== Work task ==
Print out the records that follow, exactly and completely.

== Data supplied ==

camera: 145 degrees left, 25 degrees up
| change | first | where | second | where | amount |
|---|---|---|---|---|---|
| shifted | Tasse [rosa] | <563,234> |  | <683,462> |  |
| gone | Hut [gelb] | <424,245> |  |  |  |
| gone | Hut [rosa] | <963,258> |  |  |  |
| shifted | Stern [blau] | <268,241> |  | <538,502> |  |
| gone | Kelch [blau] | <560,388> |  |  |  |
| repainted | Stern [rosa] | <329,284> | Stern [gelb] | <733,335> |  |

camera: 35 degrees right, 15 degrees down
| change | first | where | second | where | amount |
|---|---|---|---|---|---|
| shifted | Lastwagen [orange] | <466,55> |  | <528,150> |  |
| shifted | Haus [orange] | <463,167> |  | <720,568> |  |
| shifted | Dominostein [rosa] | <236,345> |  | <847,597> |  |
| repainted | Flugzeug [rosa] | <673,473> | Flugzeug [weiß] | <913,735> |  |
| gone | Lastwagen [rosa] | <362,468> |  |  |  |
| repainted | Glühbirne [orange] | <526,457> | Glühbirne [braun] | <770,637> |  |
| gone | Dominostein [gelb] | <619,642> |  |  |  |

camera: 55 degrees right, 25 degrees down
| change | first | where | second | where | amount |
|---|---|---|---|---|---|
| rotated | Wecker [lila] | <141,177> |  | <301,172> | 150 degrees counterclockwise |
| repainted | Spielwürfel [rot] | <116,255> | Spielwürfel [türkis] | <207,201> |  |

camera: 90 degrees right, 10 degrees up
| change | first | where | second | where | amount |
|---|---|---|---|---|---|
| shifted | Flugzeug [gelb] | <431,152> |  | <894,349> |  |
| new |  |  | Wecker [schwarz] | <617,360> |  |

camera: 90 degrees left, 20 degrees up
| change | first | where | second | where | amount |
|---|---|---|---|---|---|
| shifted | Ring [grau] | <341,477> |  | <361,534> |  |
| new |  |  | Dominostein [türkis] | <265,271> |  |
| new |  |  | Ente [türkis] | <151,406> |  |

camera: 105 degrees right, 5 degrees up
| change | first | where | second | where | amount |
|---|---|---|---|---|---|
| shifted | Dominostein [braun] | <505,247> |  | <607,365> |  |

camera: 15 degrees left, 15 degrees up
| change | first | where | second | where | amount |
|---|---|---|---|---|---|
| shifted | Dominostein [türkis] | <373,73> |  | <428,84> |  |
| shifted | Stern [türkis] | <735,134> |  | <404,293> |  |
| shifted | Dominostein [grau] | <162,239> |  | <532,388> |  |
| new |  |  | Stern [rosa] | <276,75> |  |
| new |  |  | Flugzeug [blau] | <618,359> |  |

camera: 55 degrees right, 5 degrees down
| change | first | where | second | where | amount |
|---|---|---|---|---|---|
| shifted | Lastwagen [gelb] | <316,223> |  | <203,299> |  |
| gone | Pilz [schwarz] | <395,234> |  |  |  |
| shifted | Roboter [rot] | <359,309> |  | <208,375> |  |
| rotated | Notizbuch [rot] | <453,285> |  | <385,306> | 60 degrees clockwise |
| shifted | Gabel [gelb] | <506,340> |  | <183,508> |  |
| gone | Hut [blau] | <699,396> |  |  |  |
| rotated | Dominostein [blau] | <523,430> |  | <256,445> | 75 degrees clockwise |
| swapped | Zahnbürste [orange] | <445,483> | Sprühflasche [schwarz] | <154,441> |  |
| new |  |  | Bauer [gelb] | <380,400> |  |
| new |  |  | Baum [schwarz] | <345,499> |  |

== Solution below ==
camera: 145 degrees left, 25 degrees up
| change | first | where | second | where | amount |
|---|---|---|---|---|---|
| shifted | Tasse [rosa] | <563,234> |  | <683,462> |  |
| gone | Hut [gelb] | <424,245> |  |  |  |
| gone | Hut [rosa] | <963,258> |  |  |  |
| shifted | Stern [blau] | <268,241> |  | <538,502> |  |
| gone | Kelch [blau] | <560,388> |  |  |  |
| repainted | Stern [rosa] | <329,284> | Stern [gelb] | <733,335> |  |

camera: 35 degrees right, 15 degrees down
| change | first | where | second | where | amount |
|---|---|---|---|---|---|
| shifted | Lastwagen [orange] | <466,55> |  | <528,150> |  |
| shifted | Haus [orange] | <463,167> |  | <720,568> |  |
| shifted | Dominostein [rosa] | <236,345> |  | <847,597> |  |
| repainted | Flugzeug [rosa] | <673,473> | Flugzeug [weiß] | <913,735> |  |
| gone | Lastwagen [rosa] | <362,468> |  |  |  |
| repainted | Glühbirne [orange] | <526,457> | Glühbirne [braun] | <770,637> |  |
| gone | Dominostein [gelb] | <619,642> |  |  |  |

camera: 55 degrees right, 25 degrees down
| change | first | where | second | where | amount |
|---|---|---|---|---|---|
| rotated | Wecker [lila] | <141,177> |  | <301,172> | 150 degrees counterclockwise |
| repainted | Spielwürfel [rot] | <116,255> | Spielwürfel [türkis] | <207,201> |  |

camera: 90 degrees right, 10 degrees up
| change | first | where | second | where | amount |
|---|---|---|---|---|---|
| shifted | Flugzeug [gelb] | <431,152> |  | <894,349> |  |
| new |  |  | Wecker [schwarz] | <617,360> |  |

camera: 90 degrees left, 20 degrees up
| change | first | where | second | where | amount |
|---|---|---|---|---|---|
| shifted | Ring [grau] | <341,477> |  | <361,534> |  |
| new |  |  | Dominostein [türkis] | <265,271> |  |
| new |  |  | Ente [türkis] | <151,406> |  |

camera: 105 degrees right, 5 degrees up
| change | first | where | second | where | amount |
|---|---|---|---|---|---|
| shifted | Dominostein [braun] | <505,247> |  | <607,365> |  |

camera: 15 degrees left, 15 degrees up
| change | first | where | second | where | amount |
|---|---|---|---|---|---|
| shifted | Dominostein [türkis] | <373,73> |  | <428,84> |  |
| shifted | Stern [türkis] | <735,134> |  | <404,293> |  |
| shifted | Dominostein [grau] | <162,239> |  | <532,388> |  |
| new |  |  | Stern [rosa] | <276,75> |  |
| new |  |  | Flugzeug [blau] | <618,359> |  |

camera: 55 degrees right, 5 degrees down
| change | first | where | second | where | amount |
|---|---|---|---|---|---|
| shifted | Lastwagen [gelb] | <316,223> |  | <203,299> |  |
| gone | Pilz [schwarz] | <395,234> |  |  |  |
| shifted | Roboter [rot] | <359,309> |  | <208,375> |  |
| rotated | Notizbuch [rot] | <453,285> |  | <385,306> | 60 degrees clockwise |
| shifted | Gabel [gelb] | <506,340> |  | <183,508> |  |
| gone | Hut [blau] | <699,396> |  |  |  |
| rotated | Dominostein [blau] | <523,430> |  | <256,445> | 75 degrees clockwise |
| swapped | Zahnbürste [orange] | <445,483> | Sprühflasche [schwarz] | <154,441> |  |
| new |  |  | Bauer [gelb] | <380,400> |  |
| new |  |  | Baum [schwarz] | <345,499> |  |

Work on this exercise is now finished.